(Detected change data)
────────────────

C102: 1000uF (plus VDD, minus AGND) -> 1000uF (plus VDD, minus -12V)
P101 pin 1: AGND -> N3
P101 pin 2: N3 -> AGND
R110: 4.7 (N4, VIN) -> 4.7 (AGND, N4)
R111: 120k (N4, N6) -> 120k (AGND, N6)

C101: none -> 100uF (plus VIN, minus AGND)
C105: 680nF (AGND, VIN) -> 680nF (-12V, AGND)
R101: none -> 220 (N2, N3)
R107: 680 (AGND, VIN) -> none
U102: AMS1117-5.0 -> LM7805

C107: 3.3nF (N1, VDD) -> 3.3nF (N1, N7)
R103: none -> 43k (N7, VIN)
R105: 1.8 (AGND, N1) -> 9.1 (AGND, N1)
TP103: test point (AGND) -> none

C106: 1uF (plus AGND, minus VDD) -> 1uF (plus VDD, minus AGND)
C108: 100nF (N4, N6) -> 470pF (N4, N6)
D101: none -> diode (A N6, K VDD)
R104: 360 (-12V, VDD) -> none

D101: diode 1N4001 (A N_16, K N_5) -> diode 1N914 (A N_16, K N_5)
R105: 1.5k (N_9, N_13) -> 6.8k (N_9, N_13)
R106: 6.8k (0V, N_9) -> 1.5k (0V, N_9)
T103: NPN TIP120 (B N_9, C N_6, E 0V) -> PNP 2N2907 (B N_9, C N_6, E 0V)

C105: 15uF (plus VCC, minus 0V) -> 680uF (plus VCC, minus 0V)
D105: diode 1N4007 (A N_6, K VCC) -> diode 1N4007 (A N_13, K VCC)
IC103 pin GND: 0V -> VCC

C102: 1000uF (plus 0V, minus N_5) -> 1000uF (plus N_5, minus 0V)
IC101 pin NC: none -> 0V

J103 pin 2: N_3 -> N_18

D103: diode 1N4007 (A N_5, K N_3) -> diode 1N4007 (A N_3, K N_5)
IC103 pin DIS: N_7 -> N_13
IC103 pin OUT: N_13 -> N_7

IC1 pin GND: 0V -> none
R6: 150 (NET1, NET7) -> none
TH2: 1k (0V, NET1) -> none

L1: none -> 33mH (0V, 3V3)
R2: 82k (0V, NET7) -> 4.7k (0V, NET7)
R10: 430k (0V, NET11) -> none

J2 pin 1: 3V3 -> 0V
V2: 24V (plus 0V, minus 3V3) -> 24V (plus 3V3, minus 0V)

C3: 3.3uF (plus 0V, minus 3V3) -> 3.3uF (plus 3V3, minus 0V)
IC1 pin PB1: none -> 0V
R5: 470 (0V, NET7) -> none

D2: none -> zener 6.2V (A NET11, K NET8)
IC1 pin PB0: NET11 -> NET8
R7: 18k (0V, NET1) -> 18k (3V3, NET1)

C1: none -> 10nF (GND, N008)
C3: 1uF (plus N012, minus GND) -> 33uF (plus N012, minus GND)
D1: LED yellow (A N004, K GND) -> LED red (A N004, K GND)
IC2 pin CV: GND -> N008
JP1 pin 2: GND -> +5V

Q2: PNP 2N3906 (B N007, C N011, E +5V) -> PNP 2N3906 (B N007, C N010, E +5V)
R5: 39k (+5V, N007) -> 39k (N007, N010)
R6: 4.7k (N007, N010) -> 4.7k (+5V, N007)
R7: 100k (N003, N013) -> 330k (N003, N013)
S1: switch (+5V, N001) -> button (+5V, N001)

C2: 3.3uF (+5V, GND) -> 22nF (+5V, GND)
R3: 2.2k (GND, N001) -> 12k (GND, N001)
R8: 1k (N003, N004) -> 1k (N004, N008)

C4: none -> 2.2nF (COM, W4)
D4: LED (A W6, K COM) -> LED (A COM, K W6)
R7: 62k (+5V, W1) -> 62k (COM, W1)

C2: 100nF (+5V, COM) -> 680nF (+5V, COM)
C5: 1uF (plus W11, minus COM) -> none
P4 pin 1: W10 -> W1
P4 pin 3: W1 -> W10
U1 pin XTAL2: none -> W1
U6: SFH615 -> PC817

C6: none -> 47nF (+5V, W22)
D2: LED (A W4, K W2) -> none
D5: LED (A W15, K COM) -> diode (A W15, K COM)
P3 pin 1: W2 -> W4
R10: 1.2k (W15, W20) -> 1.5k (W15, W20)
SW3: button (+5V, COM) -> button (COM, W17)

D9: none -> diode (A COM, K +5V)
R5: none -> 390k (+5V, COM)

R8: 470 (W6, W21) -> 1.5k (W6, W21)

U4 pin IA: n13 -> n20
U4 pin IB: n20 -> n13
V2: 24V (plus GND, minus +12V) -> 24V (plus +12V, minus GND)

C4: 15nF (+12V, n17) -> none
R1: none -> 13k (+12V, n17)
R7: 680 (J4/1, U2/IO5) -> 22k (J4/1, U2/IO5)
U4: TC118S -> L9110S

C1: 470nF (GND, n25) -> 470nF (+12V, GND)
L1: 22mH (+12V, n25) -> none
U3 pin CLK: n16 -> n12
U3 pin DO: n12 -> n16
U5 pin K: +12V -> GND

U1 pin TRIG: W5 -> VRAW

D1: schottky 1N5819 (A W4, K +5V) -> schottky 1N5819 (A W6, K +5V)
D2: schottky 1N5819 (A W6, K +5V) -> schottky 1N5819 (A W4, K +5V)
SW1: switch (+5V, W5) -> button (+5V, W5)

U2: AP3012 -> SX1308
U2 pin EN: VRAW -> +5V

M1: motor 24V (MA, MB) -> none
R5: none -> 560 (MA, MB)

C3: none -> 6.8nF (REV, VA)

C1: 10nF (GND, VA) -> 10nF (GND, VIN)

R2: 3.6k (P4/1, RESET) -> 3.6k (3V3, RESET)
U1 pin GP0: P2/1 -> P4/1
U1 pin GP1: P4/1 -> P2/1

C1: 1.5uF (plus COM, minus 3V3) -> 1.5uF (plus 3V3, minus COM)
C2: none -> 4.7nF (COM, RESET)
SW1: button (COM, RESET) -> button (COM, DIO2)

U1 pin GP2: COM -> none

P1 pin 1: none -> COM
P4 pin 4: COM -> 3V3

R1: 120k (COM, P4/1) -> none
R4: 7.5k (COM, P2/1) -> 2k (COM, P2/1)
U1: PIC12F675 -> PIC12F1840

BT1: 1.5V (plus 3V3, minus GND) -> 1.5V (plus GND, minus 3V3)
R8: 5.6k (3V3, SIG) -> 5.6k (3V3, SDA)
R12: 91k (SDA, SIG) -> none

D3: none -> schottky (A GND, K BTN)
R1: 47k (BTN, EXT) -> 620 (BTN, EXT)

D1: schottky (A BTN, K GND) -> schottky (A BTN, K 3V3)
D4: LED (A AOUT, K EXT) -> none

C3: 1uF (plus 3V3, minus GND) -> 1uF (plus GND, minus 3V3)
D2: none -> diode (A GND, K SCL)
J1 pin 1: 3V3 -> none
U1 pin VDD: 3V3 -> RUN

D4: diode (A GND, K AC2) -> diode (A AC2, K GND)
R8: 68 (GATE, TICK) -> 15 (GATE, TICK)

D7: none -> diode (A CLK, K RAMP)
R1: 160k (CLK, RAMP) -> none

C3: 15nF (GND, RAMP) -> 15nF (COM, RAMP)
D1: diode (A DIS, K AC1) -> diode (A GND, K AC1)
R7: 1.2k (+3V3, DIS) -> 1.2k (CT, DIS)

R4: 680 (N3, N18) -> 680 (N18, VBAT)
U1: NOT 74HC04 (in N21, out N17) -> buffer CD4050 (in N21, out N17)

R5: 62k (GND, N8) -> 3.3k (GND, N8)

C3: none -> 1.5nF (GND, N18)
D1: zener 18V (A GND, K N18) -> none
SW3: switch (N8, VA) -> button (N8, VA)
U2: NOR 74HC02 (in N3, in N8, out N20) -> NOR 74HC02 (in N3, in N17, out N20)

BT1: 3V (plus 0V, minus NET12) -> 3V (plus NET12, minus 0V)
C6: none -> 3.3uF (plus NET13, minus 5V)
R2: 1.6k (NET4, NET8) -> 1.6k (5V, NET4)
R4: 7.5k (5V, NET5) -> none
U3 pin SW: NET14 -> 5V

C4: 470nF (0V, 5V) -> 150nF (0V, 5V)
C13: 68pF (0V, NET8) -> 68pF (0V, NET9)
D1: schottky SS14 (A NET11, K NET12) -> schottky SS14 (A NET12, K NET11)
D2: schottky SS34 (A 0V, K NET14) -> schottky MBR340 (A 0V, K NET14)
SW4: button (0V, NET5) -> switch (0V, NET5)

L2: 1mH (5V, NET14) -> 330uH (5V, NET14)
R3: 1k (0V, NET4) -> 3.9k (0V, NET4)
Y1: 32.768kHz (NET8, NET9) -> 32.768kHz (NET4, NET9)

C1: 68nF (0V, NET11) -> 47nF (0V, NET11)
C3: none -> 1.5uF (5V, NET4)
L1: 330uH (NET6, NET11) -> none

────────────────

*Problem to solve*
Take the stretch of lines above from the one containing "C102: 1000uF (plus 0V, minus" through the one containing "Q2: PNP 2N3906" and repeat it exactly, adding no other line.

*Your response*
C102: 1000uF (plus 0V, minus N_5) -> 1000uF (plus N_5, minus 0V)
IC101 pin NC: none -> 0V

J103 pin 2: N_3 -> N_18

D103: diode 1N4007 (A N_5, K N_3) -> diode 1N4007 (A N_3, K N_5)
IC103 pin DIS: N_7 -> N_13
IC103 pin OUT: N_13 -> N_7

IC1 pin GND: 0V -> none
R6: 150 (NET1, NET7) -> none
TH2: 1k (0V, NET1) -> none

L1: none -> 33mH (0V, 3V3)
R2: 82k (0V, NET7) -> 4.7k (0V, NET7)
R10: 430k (0V, NET11) -> none

J2 pin 1: 3V3 -> 0V
V2: 24V (plus 0V, minus 3V3) -> 24V (plus 3V3, minus 0V)

C3: 3.3uF (plus 0V, minus 3V3) -> 3.3uF (plus 3V3, minus 0V)
IC1 pin PB1: none -> 0V
R5: 470 (0V, NET7) -> none

D2: none -> zener 6.2V (A NET11, K NET8)
IC1 pin PB0: NET11 -> NET8
R7: 18k (0V, NET1) -> 18k (3V3, NET1)

C1: none -> 10nF (GND, N008)
C3: 1uF (plus N012, minus GND) -> 33uF (plus N012, minus GND)
D1: LED yellow (A N004, K GND) -> LED red (A N004, K GND)
IC2 pin CV: GND -> N008
JP1 pin 2: GND -> +5V

Q2: PNP 2N3906 (B N007, C N011, E +5V) -> PNP 2N3906 (B N007, C N010, E +5V)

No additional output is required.